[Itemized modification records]
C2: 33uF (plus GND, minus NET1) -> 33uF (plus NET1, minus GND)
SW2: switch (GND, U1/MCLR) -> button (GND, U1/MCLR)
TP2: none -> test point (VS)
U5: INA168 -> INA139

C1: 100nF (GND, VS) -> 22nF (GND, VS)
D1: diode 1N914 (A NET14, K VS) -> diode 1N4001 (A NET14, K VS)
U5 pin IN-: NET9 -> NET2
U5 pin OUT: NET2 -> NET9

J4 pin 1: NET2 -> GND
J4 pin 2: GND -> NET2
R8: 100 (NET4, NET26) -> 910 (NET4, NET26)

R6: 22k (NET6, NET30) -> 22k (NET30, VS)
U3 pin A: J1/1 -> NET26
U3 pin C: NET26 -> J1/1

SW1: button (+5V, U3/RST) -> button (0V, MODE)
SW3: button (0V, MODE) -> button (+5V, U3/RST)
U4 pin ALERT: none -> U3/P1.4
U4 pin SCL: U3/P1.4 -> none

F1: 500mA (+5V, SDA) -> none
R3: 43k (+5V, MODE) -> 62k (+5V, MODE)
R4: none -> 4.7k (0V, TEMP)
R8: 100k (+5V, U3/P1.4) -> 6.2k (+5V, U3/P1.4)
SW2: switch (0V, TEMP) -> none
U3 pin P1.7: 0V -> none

**Exercise prompt**. Retype all the data. Nothing may be left out or altered.

**Worked solution**.
C2: 33uF (plus GND, minus NET1) -> 33uF (plus NET1, minus GND)
SW2: switch (GND, U1/MCLR) -> button (GND, U1/MCLR)
TP2: none -> test point (VS)
U5: INA168 -> INA139

C1: 100nF (GND, VS) -> 22nF (GND, VS)
D1: diode 1N914 (A NET14, K VS) -> diode 1N4001 (A NET14, K VS)
U5 pin IN-: NET9 -> NET2
U5 pin OUT: NET2 -> NET9

J4 pin 1: NET2 -> GND
J4 pin 2: GND -> NET2
R8: 100 (NET4, NET26) -> 910 (NET4, NET26)

R6: 22k (NET6, NET30) -> 22k (NET30, VS)
U3 pin A: J1/1 -> NET26
U3 pin C: NET26 -> J1/1

SW1: button (+5V, U3/RST) -> button (0V, MODE)
SW3: button (0V, MODE) -> button (+5V, U3/RST)
U4 pin ALERT: none -> U3/P1.4
U4 pin SCL: U3/P1.4 -> none

F1: 500mA (+5V, SDA) -> none
R3: 43k (+5V, MODE) -> 62k (+5V, MODE)
R4: none -> 4.7k (0V, TEMP)
R8: 100k (+5V, U3/P1.4) -> 6.2k (+5V, U3/P1.4)
SW2: switch (0V, TEMP) -> none
U3 pin P1.7: 0V -> none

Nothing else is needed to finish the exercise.